> _Information_:
[Start of section]

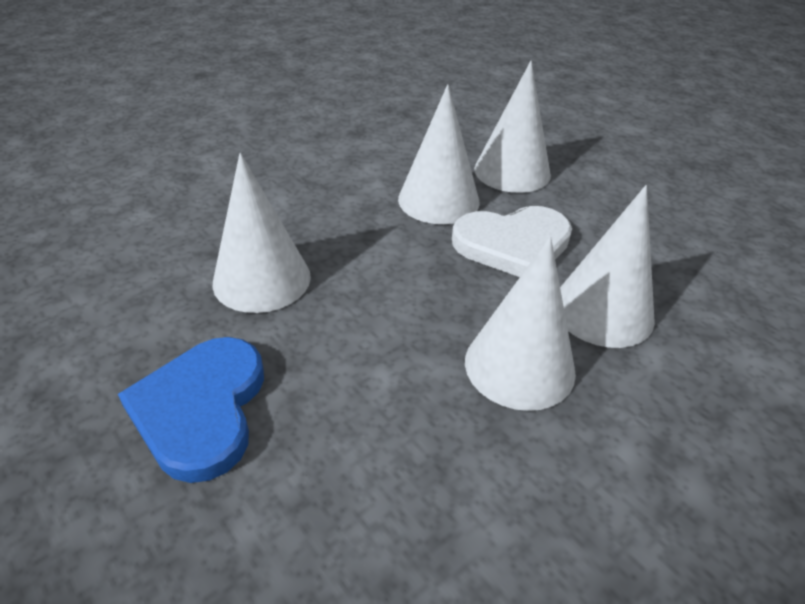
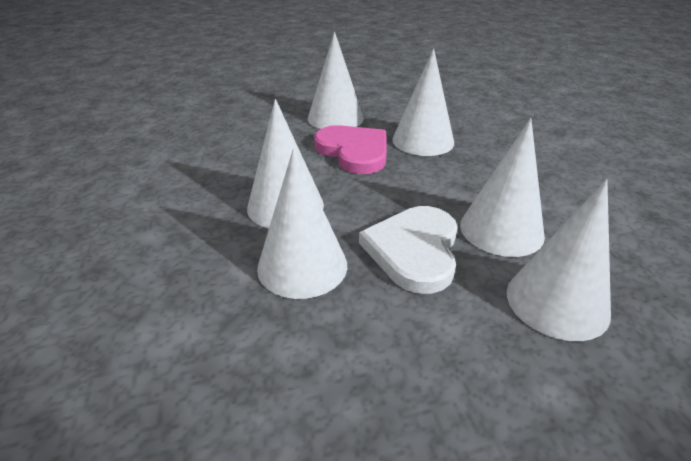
camera: 115 degrees right, 5 degrees down
blue heart [118,337,264,483] -> white cone [308,32,364,129]
none -> pink heart [314,125,386,174]

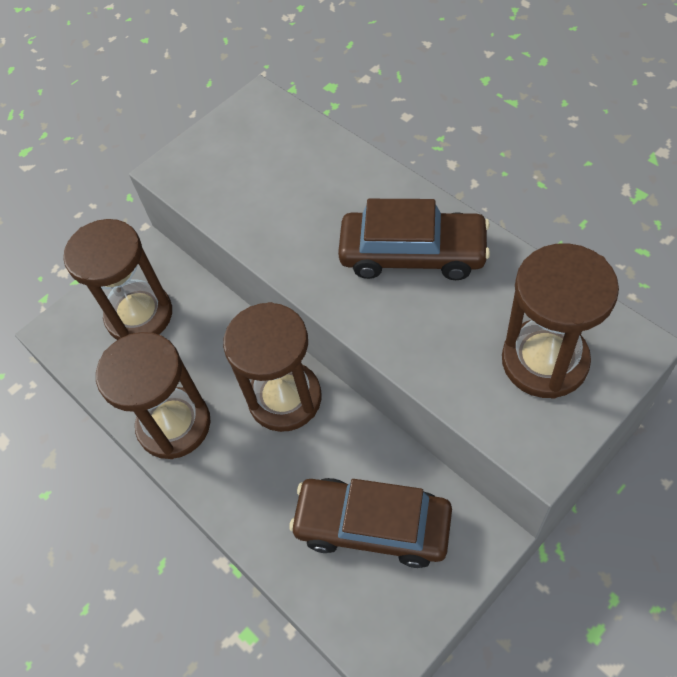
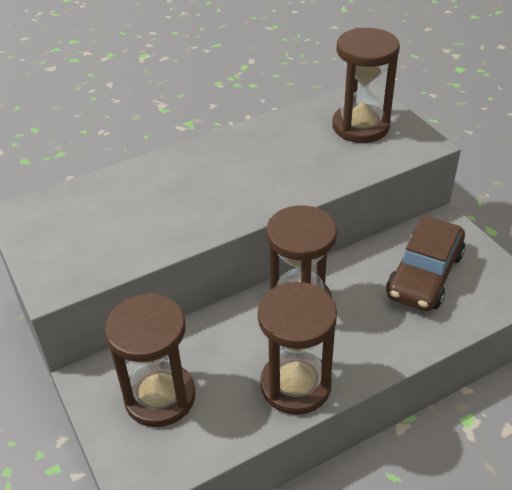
camera: 80 degrees left, 15 degrees down
brown car [338,199,490,280] -> none

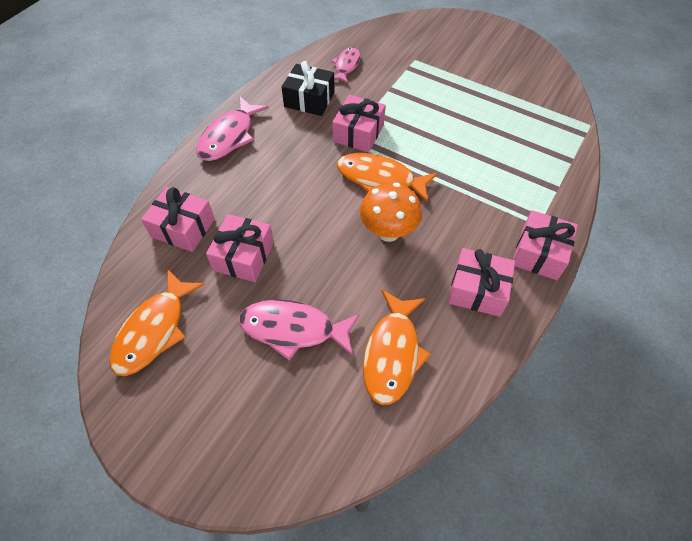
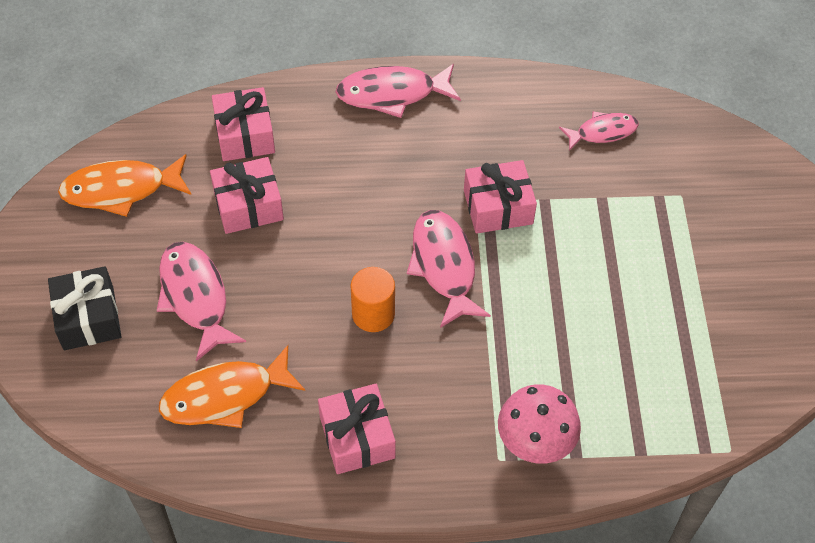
camera: 55 degrees right, 0 degrees up
black gift [282,61,335,116] -> black gift moved to [48,266,121,350]
orange fish [337,153,437,202] -> pink fish [407,210,491,328]
orange mushroom [360,183,422,242] -> orange cylinder [350,267,395,332]
pink gift [513,210,578,280] -> none
none -> pink mushroom [498,384,581,464]

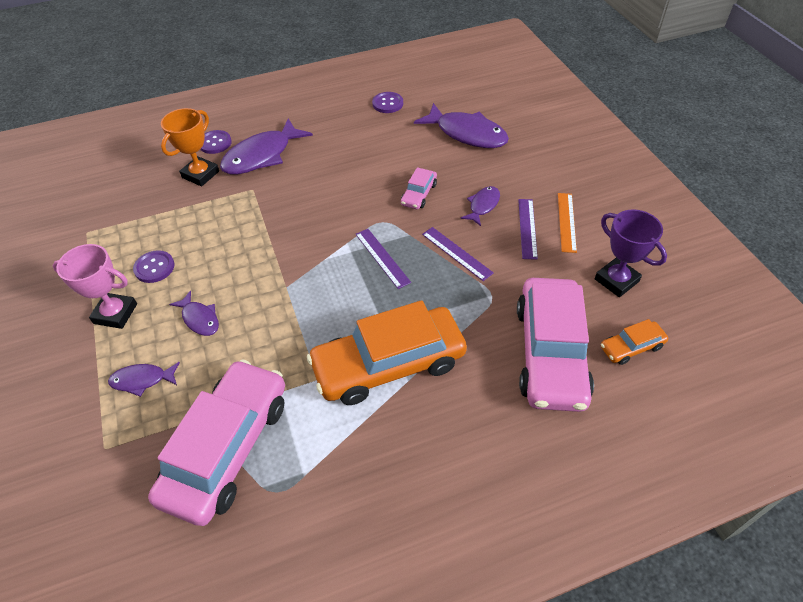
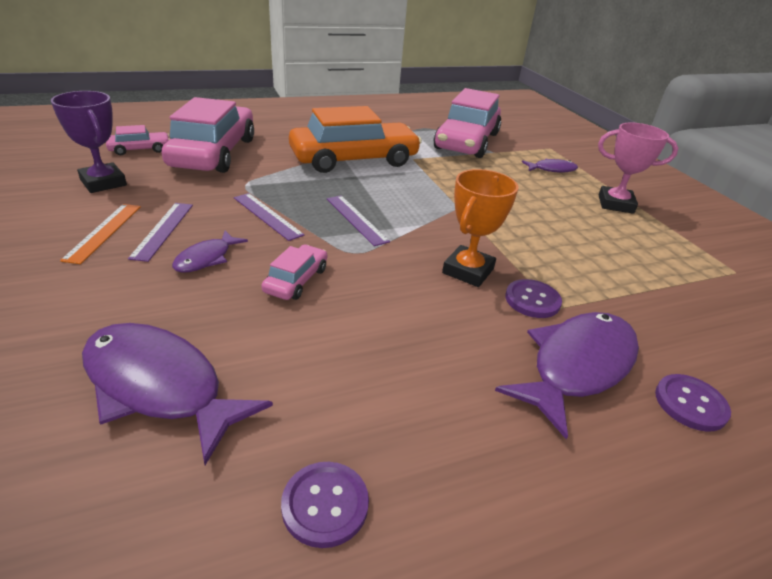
camera: 175 degrees right, 15 degrees down
purple button [133,250,175,283] -> purple button moved to [505,279,562,318]
orange trophy [161,108,219,186] -> orange trophy moved to [442,169,518,287]
purple fish [169,291,219,336] -> none
orange car [601,319,668,365] -> pink car [106,125,170,155]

[End of section]

> _Required work_: Produce verbatim the lines starting at the one with "orange trophy [161,108,219,186]" and ending at the last line of the material, both ends included. Add no other line.

> _Completed exercise_:
orange trophy [161,108,219,186] -> orange trophy moved to [442,169,518,287]
purple fish [169,291,219,336] -> none
orange car [601,319,668,365] -> pink car [106,125,170,155]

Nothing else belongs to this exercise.